--- Description of the task ---
Leave out the pictures and output the data verbatim.

--- Material provided ---
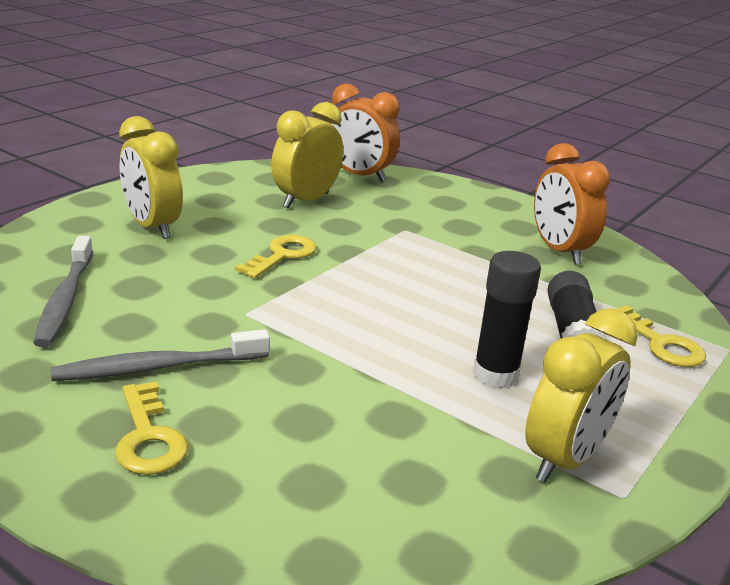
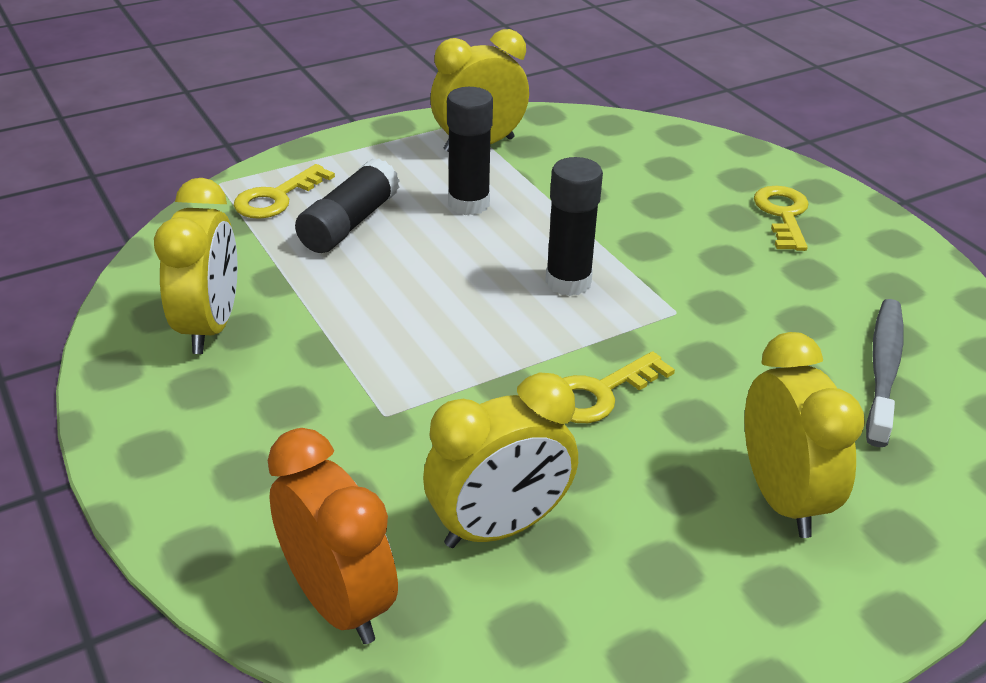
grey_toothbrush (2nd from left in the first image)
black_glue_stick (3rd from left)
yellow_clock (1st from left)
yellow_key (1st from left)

--- Expected answer ---
grey_toothbrush (2nd from left in the first image)
black_glue_stick (3rd from left)
yellow_clock (1st from left)
yellow_key (1st from left)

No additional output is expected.